Where the records below reach the line containing "(470, 773) = (76, 123): black", start transcribing, and end with the line containing "(589, 378) = (221, 349): pink", exactly and with nothing else added.

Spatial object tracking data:
◆ ◆ ◆

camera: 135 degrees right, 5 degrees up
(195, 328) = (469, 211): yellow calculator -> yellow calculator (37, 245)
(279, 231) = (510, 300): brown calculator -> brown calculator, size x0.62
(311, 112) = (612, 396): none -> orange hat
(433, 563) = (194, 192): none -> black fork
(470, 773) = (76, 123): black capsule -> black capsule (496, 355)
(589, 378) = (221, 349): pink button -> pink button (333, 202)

◆ ◆ ◆

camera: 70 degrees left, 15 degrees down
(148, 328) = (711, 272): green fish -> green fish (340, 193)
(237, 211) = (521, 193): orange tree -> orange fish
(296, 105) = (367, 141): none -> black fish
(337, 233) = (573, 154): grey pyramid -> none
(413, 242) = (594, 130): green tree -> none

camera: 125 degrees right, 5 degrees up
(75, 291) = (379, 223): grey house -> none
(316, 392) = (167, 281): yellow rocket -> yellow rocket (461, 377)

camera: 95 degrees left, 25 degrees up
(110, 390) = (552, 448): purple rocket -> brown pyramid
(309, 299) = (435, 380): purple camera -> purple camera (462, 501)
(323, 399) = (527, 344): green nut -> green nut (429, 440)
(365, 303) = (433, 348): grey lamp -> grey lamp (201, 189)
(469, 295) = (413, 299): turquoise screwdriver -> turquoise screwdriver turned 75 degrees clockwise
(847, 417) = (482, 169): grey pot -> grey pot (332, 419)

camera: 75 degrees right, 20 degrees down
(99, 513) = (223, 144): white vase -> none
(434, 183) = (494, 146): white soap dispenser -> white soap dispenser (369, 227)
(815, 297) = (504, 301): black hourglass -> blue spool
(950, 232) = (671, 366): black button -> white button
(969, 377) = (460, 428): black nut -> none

◆ ◆ ◆

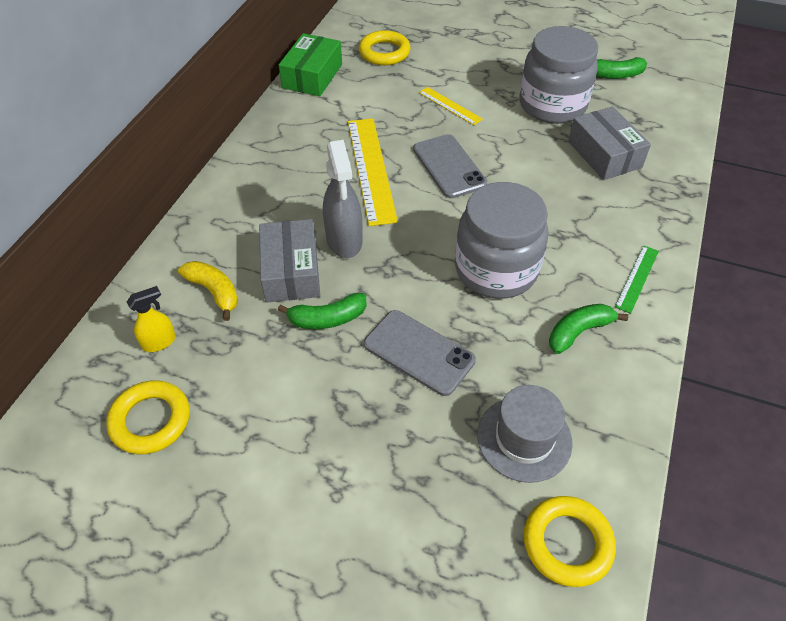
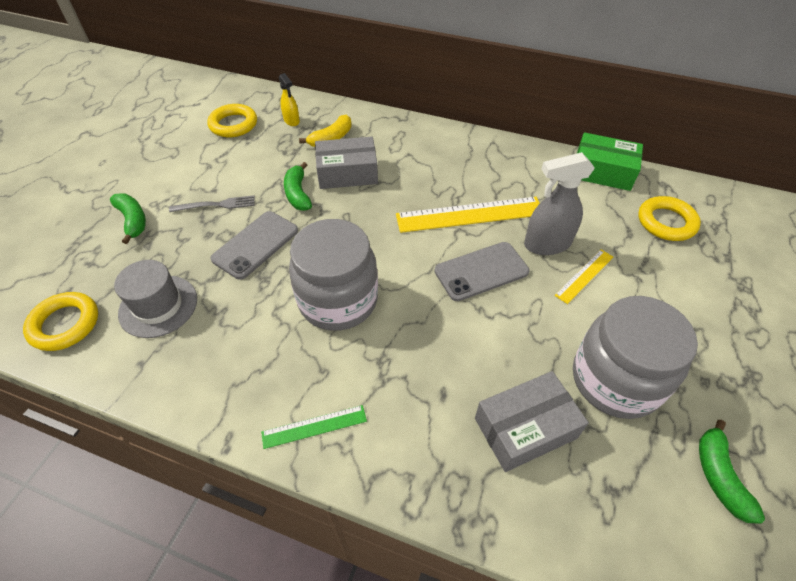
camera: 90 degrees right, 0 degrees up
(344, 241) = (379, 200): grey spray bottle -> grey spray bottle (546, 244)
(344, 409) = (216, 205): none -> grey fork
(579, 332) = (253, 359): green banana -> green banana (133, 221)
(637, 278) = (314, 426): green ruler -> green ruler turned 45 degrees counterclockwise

◆ ◆ ◆

> RESPONSE:
(470, 773) = (76, 123): black capsule -> black capsule (496, 355)
(589, 378) = (221, 349): pink button -> pink button (333, 202)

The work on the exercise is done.